Data:
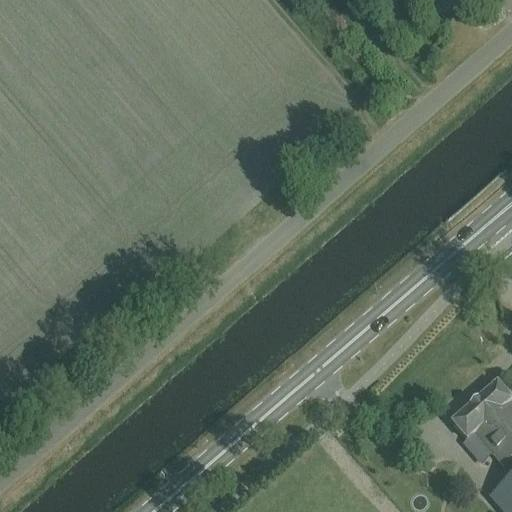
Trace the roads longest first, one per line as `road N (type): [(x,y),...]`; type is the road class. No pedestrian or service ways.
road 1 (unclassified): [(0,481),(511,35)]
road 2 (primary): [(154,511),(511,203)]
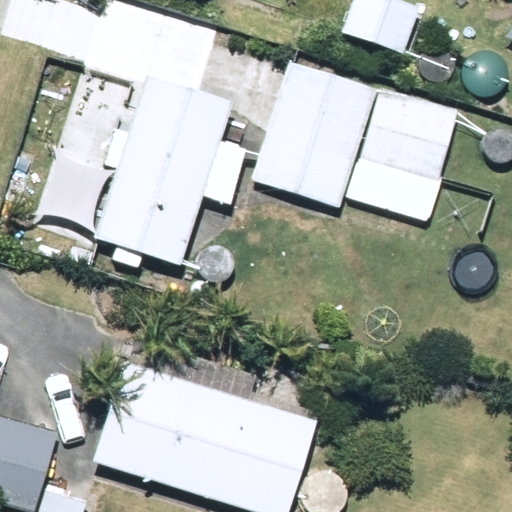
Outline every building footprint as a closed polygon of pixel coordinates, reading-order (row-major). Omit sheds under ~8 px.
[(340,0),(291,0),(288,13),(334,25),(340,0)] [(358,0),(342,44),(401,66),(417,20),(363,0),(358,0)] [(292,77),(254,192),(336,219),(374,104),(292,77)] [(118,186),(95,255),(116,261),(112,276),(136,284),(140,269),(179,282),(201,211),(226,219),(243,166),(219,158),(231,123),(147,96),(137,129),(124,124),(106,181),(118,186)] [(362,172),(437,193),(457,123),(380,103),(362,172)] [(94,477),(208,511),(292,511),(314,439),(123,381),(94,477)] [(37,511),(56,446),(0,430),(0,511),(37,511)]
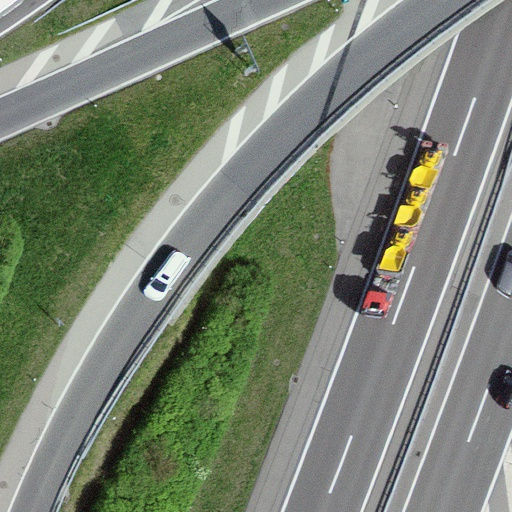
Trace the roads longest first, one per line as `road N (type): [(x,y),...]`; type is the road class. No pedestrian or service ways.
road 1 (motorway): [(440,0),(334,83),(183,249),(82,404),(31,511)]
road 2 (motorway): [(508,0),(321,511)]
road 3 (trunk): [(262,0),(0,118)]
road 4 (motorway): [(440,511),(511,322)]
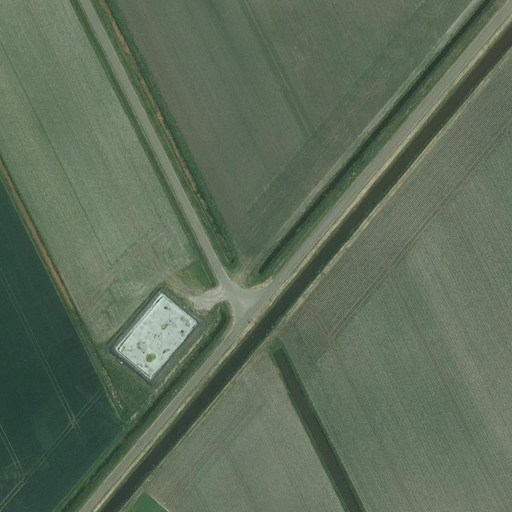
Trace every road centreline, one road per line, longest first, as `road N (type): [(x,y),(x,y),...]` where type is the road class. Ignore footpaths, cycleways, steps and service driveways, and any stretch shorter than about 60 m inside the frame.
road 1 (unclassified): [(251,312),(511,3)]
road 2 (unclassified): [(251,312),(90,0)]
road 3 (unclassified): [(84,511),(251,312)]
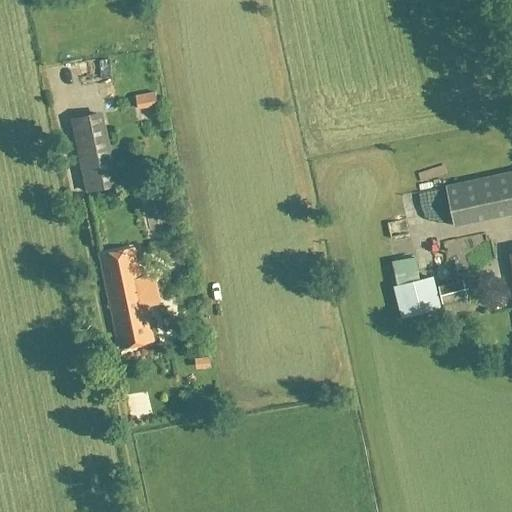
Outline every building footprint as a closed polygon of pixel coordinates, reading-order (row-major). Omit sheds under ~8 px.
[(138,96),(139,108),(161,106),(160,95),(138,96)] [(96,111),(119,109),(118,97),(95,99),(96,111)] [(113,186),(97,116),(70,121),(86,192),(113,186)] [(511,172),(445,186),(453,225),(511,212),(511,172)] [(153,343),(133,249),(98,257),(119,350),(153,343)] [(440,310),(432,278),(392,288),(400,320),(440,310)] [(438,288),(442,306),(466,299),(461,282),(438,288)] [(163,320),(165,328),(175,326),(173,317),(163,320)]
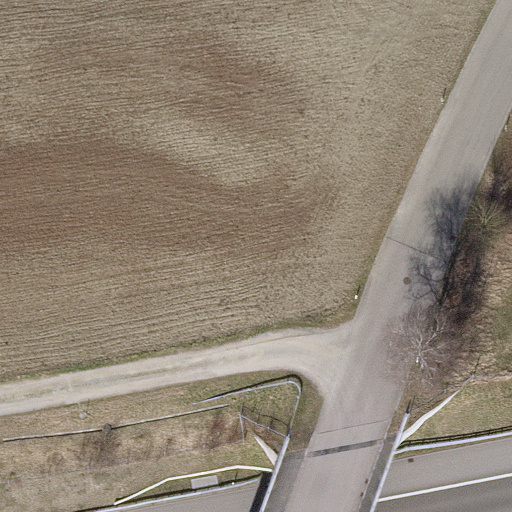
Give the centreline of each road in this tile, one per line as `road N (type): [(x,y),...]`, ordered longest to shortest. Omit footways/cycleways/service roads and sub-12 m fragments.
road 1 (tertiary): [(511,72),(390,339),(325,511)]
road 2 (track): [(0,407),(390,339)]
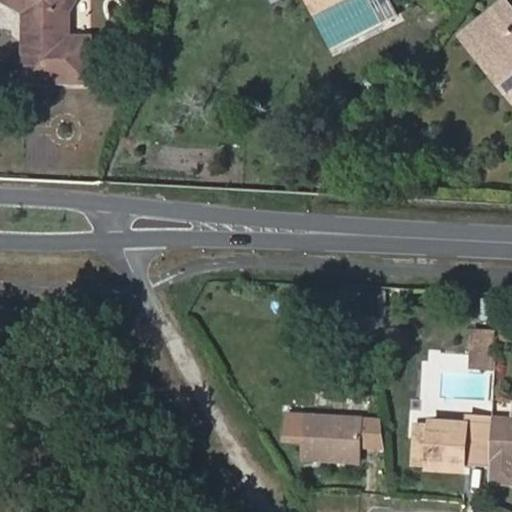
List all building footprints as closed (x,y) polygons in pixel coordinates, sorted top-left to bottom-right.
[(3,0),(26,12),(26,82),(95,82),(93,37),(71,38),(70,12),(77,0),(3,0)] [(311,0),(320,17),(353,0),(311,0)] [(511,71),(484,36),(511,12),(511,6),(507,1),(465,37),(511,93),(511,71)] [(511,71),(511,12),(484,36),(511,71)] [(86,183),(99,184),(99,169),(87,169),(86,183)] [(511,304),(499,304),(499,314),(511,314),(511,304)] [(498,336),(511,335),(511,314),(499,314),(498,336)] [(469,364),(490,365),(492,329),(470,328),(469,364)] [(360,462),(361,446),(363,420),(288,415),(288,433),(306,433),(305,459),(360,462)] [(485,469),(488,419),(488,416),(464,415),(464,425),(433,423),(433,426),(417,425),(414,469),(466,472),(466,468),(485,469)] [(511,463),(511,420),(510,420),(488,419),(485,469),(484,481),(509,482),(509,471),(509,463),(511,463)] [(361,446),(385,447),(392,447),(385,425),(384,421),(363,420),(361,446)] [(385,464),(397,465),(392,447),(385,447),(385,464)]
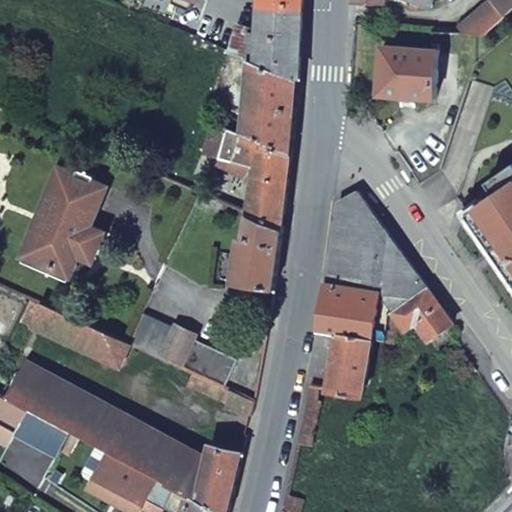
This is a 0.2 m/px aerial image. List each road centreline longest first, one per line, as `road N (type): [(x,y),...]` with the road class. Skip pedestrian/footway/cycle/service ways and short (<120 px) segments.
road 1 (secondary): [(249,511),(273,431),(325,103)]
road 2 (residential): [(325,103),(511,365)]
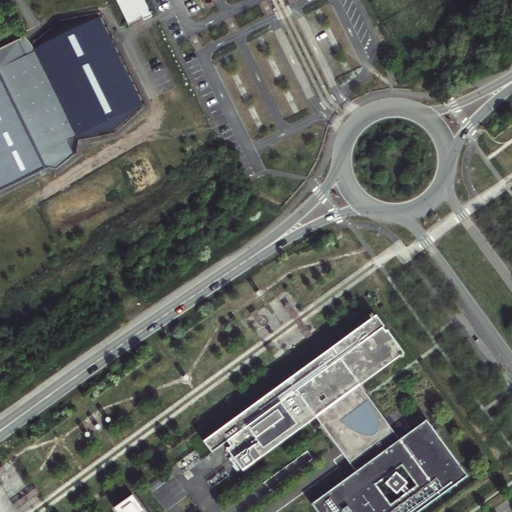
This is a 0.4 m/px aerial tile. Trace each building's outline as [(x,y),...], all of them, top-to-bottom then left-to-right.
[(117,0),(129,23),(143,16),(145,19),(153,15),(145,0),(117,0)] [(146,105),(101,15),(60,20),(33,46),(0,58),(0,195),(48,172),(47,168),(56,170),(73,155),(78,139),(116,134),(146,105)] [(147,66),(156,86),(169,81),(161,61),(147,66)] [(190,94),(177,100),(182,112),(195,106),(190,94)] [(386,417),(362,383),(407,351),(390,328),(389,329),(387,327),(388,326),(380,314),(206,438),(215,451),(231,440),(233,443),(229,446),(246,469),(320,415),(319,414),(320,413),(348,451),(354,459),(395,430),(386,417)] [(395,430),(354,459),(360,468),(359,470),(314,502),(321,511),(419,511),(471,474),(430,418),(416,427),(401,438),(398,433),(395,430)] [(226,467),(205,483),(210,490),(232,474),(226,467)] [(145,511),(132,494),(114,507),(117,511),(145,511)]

Work instructions: Please filter the lines above and copy each one that contains the string "bottom". Case counts.

The solution:
List all building footprints as closed (x,y) polygons in pixel coordinates, sorted top-left to bottom-right.
This is a 0.4 m/px aerial tile. Trace each building's outline as [(x,y),...], all of them, top-to-bottom then left-to-right.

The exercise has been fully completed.